-- DATA SUPPLIED follows --

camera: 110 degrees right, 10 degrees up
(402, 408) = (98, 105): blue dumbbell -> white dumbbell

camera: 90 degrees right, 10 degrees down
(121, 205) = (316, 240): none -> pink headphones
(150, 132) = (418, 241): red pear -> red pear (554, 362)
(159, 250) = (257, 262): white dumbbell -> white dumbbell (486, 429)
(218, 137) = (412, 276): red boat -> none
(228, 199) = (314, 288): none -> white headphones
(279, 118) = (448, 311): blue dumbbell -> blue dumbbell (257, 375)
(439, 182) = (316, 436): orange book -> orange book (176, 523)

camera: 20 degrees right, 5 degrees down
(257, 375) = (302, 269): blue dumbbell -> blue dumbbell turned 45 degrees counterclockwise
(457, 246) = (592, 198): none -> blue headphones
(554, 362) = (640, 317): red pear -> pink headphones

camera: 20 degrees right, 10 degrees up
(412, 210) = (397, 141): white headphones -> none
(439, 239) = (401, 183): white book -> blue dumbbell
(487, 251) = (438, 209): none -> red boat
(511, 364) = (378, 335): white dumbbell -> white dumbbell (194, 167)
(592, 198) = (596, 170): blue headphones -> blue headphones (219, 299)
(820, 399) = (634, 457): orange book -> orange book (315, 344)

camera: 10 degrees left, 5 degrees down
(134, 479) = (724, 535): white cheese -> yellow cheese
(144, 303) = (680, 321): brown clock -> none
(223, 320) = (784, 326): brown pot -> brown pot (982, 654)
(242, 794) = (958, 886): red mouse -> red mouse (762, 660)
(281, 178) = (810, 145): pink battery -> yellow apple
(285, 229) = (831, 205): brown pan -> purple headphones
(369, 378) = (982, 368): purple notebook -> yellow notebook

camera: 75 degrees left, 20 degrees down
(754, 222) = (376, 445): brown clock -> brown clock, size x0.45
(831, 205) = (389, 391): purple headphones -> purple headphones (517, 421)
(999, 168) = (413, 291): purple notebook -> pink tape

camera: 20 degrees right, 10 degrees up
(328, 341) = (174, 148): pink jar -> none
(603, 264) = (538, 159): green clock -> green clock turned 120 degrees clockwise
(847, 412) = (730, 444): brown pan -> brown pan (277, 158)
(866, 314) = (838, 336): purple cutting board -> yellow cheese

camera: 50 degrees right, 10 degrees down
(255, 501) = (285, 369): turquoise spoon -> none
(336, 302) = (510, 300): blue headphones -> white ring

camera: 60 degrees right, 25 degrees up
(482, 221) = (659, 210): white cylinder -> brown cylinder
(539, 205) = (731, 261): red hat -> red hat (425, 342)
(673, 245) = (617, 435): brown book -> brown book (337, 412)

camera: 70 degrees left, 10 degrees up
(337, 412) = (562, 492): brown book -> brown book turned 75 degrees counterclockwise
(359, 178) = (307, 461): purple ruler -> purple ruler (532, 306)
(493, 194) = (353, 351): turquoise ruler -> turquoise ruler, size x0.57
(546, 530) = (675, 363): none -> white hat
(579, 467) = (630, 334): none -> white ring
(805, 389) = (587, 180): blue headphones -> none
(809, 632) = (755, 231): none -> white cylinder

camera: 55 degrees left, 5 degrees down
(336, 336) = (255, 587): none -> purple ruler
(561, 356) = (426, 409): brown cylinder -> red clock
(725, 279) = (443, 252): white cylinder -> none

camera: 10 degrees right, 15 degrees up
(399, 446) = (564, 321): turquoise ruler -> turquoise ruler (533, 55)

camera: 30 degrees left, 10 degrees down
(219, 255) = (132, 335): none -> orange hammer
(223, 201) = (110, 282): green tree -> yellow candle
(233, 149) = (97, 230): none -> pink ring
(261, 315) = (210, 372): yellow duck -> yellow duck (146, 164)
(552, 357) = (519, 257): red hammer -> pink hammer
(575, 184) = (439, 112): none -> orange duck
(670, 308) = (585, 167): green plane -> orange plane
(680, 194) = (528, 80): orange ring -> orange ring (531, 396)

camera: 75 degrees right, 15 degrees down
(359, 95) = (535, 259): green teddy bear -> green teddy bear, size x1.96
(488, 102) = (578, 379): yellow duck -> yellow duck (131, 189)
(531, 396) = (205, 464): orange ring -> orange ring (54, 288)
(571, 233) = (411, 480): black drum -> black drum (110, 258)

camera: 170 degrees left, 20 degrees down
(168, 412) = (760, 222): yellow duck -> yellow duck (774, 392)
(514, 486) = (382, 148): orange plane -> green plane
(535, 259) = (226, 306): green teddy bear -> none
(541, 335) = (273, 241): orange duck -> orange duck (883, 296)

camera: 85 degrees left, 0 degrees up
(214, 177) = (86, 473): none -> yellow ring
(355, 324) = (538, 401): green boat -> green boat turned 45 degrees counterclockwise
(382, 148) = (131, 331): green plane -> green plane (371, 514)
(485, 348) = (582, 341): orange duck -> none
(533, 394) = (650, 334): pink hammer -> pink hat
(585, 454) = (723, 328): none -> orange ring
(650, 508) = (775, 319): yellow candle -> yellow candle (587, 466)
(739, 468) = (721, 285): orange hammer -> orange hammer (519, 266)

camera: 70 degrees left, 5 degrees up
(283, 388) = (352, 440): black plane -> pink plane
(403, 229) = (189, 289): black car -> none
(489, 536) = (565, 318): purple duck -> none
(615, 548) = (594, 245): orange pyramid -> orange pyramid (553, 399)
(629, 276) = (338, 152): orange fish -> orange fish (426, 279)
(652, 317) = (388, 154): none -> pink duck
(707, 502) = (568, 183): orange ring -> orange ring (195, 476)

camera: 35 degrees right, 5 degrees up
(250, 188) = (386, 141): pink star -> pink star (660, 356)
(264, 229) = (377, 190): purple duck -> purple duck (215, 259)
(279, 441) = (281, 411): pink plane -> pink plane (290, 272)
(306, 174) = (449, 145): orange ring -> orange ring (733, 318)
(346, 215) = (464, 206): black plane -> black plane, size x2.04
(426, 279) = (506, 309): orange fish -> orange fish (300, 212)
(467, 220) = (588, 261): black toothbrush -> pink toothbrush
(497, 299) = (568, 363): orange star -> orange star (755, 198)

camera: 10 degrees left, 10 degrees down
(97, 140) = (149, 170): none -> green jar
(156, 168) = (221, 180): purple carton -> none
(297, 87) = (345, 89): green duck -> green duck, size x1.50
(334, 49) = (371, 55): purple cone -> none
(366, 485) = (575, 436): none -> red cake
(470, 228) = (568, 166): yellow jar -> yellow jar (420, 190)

-- DATA SUPPLIED concluded --

Return the data above in full. Keep every line exactly as it is.

camera: 110 degrees right, 10 degrees up
(402, 408) = (98, 105): blue dumbbell -> white dumbbell

camera: 90 degrees right, 10 degrees down
(121, 205) = (316, 240): none -> pink headphones
(150, 132) = (418, 241): red pear -> red pear (554, 362)
(159, 250) = (257, 262): white dumbbell -> white dumbbell (486, 429)
(218, 137) = (412, 276): red boat -> none
(228, 199) = (314, 288): none -> white headphones
(279, 118) = (448, 311): blue dumbbell -> blue dumbbell (257, 375)
(439, 182) = (316, 436): orange book -> orange book (176, 523)

camera: 20 degrees right, 5 degrees down
(257, 375) = (302, 269): blue dumbbell -> blue dumbbell turned 45 degrees counterclockwise
(457, 246) = (592, 198): none -> blue headphones
(554, 362) = (640, 317): red pear -> pink headphones

camera: 20 degrees right, 10 degrees up
(412, 210) = (397, 141): white headphones -> none
(439, 239) = (401, 183): white book -> blue dumbbell
(487, 251) = (438, 209): none -> red boat
(511, 364) = (378, 335): white dumbbell -> white dumbbell (194, 167)
(592, 198) = (596, 170): blue headphones -> blue headphones (219, 299)
(820, 399) = (634, 457): orange book -> orange book (315, 344)

camera: 10 degrees left, 5 degrees down
(134, 479) = (724, 535): white cheese -> yellow cheese
(144, 303) = (680, 321): brown clock -> none
(223, 320) = (784, 326): brown pot -> brown pot (982, 654)
(242, 794) = (958, 886): red mouse -> red mouse (762, 660)
(281, 178) = (810, 145): pink battery -> yellow apple
(285, 229) = (831, 205): brown pan -> purple headphones
(369, 378) = (982, 368): purple notebook -> yellow notebook

camera: 75 degrees left, 20 degrees down
(754, 222) = (376, 445): brown clock -> brown clock, size x0.45
(831, 205) = (389, 391): purple headphones -> purple headphones (517, 421)
(999, 168) = (413, 291): purple notebook -> pink tape

camera: 20 degrees right, 10 degrees up
(328, 341) = (174, 148): pink jar -> none
(603, 264) = (538, 159): green clock -> green clock turned 120 degrees clockwise
(847, 412) = (730, 444): brown pan -> brown pan (277, 158)
(866, 314) = (838, 336): purple cutting board -> yellow cheese

camera: 50 degrees right, 10 degrees down
(255, 501) = (285, 369): turquoise spoon -> none
(336, 302) = (510, 300): blue headphones -> white ring

camera: 60 degrees right, 25 degrees up
(482, 221) = (659, 210): white cylinder -> brown cylinder
(539, 205) = (731, 261): red hat -> red hat (425, 342)
(673, 245) = (617, 435): brown book -> brown book (337, 412)

camera: 70 degrees left, 10 degrees up
(337, 412) = (562, 492): brown book -> brown book turned 75 degrees counterclockwise
(359, 178) = (307, 461): purple ruler -> purple ruler (532, 306)
(493, 194) = (353, 351): turquoise ruler -> turquoise ruler, size x0.57
(546, 530) = (675, 363): none -> white hat
(579, 467) = (630, 334): none -> white ring
(805, 389) = (587, 180): blue headphones -> none
(809, 632) = (755, 231): none -> white cylinder

camera: 55 degrees left, 5 degrees down
(336, 336) = (255, 587): none -> purple ruler
(561, 356) = (426, 409): brown cylinder -> red clock
(725, 279) = (443, 252): white cylinder -> none

camera: 10 degrees right, 15 degrees up
(399, 446) = (564, 321): turquoise ruler -> turquoise ruler (533, 55)

camera: 30 degrees left, 10 degrees down
(219, 255) = (132, 335): none -> orange hammer
(223, 201) = (110, 282): green tree -> yellow candle
(233, 149) = (97, 230): none -> pink ring
(261, 315) = (210, 372): yellow duck -> yellow duck (146, 164)
(552, 357) = (519, 257): red hammer -> pink hammer
(575, 184) = (439, 112): none -> orange duck
(670, 308) = (585, 167): green plane -> orange plane
(680, 194) = (528, 80): orange ring -> orange ring (531, 396)

camera: 75 degrees right, 15 degrees down
(359, 95) = (535, 259): green teddy bear -> green teddy bear, size x1.96
(488, 102) = (578, 379): yellow duck -> yellow duck (131, 189)
(531, 396) = (205, 464): orange ring -> orange ring (54, 288)
(571, 233) = (411, 480): black drum -> black drum (110, 258)

camera: 170 degrees left, 20 degrees down
(168, 412) = (760, 222): yellow duck -> yellow duck (774, 392)
(514, 486) = (382, 148): orange plane -> green plane
(535, 259) = (226, 306): green teddy bear -> none
(541, 335) = (273, 241): orange duck -> orange duck (883, 296)

camera: 85 degrees left, 0 degrees up
(214, 177) = (86, 473): none -> yellow ring
(355, 324) = (538, 401): green boat -> green boat turned 45 degrees counterclockwise
(382, 148) = (131, 331): green plane -> green plane (371, 514)
(485, 348) = (582, 341): orange duck -> none
(533, 394) = (650, 334): pink hammer -> pink hat
(585, 454) = (723, 328): none -> orange ring
(650, 508) = (775, 319): yellow candle -> yellow candle (587, 466)
(739, 468) = (721, 285): orange hammer -> orange hammer (519, 266)

camera: 70 degrees left, 5 degrees up
(283, 388) = (352, 440): black plane -> pink plane
(403, 229) = (189, 289): black car -> none
(489, 536) = (565, 318): purple duck -> none
(615, 548) = (594, 245): orange pyramid -> orange pyramid (553, 399)
(629, 276) = (338, 152): orange fish -> orange fish (426, 279)
(652, 317) = (388, 154): none -> pink duck
(707, 502) = (568, 183): orange ring -> orange ring (195, 476)

camera: 35 degrees right, 5 degrees up
(250, 188) = (386, 141): pink star -> pink star (660, 356)
(264, 229) = (377, 190): purple duck -> purple duck (215, 259)
(279, 441) = (281, 411): pink plane -> pink plane (290, 272)
(306, 174) = (449, 145): orange ring -> orange ring (733, 318)
(346, 215) = (464, 206): black plane -> black plane, size x2.04
(426, 279) = (506, 309): orange fish -> orange fish (300, 212)
(467, 220) = (588, 261): black toothbrush -> pink toothbrush
(497, 299) = (568, 363): orange star -> orange star (755, 198)

camera: 10 degrees left, 10 degrees down
(97, 140) = (149, 170): none -> green jar
(156, 168) = (221, 180): purple carton -> none
(297, 87) = (345, 89): green duck -> green duck, size x1.50
(334, 49) = (371, 55): purple cone -> none
(366, 485) = (575, 436): none -> red cake
(470, 228) = (568, 166): yellow jar -> yellow jar (420, 190)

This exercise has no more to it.